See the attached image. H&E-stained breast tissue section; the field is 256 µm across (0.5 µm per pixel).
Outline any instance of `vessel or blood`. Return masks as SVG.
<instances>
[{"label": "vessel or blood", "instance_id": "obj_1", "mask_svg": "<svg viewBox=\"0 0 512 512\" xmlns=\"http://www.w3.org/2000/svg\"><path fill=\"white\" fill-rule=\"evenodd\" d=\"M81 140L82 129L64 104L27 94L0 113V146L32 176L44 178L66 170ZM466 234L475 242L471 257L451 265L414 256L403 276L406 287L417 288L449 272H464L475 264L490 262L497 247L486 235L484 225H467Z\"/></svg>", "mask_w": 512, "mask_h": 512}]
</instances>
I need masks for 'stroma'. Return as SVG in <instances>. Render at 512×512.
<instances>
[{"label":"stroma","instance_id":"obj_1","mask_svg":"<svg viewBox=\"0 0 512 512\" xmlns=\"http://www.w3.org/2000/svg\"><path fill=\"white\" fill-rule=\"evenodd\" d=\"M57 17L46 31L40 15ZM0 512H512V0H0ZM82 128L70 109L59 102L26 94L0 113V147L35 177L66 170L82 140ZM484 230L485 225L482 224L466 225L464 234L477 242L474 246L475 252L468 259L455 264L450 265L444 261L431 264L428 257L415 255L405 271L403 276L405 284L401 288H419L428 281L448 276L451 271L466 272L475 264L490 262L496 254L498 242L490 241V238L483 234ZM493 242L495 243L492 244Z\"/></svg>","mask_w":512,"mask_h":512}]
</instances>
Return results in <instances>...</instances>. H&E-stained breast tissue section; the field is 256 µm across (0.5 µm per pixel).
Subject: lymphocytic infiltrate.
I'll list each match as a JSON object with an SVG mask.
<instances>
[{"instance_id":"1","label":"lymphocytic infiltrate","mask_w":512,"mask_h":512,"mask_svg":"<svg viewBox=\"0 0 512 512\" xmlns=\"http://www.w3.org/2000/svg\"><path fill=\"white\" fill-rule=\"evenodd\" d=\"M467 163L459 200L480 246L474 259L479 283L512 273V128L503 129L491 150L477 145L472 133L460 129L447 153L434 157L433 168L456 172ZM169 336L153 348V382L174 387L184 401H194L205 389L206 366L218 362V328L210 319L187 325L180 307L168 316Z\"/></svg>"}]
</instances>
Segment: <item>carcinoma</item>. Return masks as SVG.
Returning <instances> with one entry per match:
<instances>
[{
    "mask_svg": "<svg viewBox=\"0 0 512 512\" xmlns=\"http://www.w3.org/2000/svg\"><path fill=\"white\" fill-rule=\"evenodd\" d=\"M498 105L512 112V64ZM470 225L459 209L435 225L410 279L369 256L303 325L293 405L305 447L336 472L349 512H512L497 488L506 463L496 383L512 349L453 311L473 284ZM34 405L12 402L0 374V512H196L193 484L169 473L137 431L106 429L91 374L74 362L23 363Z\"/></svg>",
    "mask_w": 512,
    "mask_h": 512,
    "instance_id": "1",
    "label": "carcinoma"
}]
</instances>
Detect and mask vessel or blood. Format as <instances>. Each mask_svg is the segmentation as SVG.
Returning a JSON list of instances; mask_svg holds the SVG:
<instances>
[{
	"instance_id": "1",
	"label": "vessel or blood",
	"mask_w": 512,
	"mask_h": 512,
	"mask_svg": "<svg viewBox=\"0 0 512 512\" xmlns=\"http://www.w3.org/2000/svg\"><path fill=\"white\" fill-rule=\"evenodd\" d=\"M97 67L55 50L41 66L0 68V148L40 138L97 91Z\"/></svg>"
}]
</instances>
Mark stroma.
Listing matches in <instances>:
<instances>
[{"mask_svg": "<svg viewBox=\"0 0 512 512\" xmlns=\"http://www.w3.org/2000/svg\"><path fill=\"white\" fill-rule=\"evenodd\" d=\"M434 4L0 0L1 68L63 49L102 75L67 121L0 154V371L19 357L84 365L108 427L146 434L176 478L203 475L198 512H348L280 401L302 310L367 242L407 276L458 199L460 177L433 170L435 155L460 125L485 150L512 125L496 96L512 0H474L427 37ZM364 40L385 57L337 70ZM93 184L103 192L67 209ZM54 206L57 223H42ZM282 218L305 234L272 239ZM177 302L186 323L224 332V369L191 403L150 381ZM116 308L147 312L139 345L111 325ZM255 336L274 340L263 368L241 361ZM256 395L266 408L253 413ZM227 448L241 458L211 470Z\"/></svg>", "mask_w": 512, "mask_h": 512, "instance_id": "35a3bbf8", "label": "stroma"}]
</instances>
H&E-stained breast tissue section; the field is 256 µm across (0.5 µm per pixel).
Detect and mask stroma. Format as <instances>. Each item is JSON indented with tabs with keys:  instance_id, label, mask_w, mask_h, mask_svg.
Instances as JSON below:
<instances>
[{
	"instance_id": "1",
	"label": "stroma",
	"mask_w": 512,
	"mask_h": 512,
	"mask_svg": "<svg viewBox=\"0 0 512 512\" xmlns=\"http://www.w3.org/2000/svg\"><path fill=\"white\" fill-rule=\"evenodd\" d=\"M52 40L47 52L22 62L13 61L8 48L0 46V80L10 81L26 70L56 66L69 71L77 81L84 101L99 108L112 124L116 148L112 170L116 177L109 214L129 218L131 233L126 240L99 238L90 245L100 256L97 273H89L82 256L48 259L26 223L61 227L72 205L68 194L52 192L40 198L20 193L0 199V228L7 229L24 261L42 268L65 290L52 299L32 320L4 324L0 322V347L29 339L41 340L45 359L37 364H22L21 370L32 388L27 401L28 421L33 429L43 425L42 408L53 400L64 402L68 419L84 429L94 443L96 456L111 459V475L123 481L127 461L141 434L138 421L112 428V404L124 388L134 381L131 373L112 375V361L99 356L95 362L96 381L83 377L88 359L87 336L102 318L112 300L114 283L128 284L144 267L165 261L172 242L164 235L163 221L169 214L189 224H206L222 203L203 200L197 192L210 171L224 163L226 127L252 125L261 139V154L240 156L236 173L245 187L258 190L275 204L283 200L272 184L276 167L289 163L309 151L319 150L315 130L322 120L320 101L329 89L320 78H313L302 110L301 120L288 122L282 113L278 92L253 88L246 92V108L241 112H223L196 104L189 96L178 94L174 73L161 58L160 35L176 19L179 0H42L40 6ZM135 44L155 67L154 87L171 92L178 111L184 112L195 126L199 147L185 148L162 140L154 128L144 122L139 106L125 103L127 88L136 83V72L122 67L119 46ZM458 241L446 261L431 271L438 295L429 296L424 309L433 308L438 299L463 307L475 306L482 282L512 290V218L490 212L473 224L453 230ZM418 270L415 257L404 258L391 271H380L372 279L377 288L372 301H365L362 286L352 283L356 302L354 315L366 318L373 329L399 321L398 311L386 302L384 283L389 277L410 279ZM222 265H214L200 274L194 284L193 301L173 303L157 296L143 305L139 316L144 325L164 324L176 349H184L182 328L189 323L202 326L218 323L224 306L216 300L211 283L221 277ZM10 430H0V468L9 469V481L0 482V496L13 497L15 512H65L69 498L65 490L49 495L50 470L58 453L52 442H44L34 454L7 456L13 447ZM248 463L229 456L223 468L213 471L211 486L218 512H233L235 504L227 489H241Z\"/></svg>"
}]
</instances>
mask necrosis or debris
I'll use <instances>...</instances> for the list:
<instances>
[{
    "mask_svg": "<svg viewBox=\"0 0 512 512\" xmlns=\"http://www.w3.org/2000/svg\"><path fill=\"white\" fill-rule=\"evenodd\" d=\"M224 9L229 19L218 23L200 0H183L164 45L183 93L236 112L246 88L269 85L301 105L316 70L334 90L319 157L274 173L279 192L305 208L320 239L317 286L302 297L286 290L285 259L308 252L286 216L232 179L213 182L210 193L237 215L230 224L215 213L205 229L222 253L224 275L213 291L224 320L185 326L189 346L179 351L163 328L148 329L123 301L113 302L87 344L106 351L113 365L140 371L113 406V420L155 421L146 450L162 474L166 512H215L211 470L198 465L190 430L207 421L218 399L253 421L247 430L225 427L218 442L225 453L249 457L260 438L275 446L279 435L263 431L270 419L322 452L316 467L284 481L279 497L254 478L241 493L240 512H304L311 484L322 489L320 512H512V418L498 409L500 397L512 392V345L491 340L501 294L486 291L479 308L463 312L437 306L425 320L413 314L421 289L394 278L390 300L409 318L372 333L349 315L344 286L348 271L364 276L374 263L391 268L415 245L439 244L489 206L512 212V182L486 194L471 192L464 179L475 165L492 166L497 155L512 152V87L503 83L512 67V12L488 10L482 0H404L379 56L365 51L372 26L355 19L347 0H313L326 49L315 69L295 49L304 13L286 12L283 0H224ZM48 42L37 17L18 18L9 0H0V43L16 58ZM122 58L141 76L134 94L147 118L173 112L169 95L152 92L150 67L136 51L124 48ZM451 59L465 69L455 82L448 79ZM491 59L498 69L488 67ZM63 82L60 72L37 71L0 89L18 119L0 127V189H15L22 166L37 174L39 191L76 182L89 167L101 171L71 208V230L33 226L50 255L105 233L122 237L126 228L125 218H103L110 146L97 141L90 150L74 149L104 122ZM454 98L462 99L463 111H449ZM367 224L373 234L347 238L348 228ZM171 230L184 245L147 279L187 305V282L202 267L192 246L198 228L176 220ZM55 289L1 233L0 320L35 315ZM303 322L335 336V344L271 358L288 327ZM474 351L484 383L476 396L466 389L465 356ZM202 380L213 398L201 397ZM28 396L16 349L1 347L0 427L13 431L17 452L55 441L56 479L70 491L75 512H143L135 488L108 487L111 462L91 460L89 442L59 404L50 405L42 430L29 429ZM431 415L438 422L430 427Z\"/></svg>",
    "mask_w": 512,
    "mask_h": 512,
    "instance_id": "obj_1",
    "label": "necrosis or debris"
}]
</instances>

__What to work on__
Identify the lines that hold the word "necrosis". Copy every one of them.

__Result of the exercise__
mask necrosis or debris
    "label": "necrosis or debris"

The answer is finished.